WORK REQUEST:
Where in the entries below does "chapeau" appear? Copy every line that has it.

Data entries:

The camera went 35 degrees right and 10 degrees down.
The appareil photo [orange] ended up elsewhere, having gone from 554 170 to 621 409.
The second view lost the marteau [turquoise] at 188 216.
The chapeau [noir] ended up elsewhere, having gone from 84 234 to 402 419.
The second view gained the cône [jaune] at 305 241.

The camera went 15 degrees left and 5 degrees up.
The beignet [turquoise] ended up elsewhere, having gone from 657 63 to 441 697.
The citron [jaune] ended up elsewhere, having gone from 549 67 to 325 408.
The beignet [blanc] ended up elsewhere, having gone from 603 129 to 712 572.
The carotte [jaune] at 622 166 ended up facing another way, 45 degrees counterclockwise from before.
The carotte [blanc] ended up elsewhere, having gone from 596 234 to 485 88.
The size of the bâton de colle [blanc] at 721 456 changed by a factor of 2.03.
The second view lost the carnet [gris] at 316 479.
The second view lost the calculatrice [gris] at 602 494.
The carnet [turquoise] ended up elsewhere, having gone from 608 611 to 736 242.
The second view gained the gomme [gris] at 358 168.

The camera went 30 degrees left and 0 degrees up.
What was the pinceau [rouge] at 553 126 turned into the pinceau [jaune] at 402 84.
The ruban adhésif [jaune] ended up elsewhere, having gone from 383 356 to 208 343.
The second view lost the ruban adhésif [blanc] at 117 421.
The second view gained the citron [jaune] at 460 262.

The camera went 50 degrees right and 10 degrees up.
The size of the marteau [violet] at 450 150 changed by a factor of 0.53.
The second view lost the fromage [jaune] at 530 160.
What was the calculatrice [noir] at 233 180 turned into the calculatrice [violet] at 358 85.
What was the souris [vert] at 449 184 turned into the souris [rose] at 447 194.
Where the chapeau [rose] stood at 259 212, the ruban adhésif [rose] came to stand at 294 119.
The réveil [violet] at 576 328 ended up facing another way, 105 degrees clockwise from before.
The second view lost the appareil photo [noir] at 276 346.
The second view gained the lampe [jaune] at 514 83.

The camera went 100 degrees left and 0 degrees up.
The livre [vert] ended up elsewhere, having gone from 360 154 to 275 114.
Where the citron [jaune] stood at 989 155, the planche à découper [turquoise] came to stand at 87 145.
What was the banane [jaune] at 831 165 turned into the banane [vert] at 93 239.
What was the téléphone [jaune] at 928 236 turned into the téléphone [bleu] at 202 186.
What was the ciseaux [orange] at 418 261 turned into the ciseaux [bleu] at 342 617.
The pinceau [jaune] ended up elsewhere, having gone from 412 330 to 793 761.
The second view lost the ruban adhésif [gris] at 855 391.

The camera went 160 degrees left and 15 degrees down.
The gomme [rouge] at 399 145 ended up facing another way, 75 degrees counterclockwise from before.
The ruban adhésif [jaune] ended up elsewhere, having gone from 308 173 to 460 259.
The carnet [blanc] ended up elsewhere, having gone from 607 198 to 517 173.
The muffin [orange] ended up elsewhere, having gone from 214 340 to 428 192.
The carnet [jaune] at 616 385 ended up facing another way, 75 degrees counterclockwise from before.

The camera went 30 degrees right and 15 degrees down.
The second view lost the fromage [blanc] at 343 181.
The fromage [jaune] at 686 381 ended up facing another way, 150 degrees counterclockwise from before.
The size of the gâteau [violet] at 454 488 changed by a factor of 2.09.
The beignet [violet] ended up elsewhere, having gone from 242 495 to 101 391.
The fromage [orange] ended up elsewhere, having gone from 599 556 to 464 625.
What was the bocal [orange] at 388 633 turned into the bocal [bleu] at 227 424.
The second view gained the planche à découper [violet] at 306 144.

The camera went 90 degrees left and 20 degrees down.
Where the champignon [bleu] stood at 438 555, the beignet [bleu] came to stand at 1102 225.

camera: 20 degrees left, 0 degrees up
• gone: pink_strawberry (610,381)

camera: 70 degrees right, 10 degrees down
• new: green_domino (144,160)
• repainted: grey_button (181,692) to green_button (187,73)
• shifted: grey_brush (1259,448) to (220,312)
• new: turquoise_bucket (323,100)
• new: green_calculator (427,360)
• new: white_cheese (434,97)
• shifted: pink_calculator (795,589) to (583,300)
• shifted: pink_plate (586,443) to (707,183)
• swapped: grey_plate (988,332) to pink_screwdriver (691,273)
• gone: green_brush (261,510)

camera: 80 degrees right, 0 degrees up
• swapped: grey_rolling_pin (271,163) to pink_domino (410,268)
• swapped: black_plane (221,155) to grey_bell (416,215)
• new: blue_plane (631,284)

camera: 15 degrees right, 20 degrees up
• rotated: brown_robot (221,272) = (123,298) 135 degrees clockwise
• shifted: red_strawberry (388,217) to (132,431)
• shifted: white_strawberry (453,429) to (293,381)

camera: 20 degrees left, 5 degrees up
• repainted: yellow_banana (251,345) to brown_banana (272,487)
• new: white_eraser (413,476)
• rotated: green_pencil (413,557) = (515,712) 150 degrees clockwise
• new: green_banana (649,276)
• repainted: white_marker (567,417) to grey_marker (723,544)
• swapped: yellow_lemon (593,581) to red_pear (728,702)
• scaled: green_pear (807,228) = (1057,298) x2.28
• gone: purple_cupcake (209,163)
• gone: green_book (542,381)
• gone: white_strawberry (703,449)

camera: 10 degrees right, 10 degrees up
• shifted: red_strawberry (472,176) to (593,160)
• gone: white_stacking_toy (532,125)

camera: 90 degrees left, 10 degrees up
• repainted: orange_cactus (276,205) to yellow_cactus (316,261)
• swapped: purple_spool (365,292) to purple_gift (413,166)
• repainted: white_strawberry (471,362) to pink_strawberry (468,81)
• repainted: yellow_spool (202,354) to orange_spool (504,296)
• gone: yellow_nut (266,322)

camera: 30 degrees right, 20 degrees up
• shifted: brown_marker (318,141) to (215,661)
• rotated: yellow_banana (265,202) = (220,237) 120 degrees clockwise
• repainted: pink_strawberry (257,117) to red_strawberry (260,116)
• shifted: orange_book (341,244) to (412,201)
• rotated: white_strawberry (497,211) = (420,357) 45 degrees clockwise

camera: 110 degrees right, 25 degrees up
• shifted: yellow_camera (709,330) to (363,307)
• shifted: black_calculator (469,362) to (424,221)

SOLUTION TO THE EXERCISE:
The chapeau [noir] ended up elsewhere, having gone from 84 234 to 402 419.
Where the chapeau [rose] stood at 259 212, the ruban adhésif [rose] came to stand at 294 119.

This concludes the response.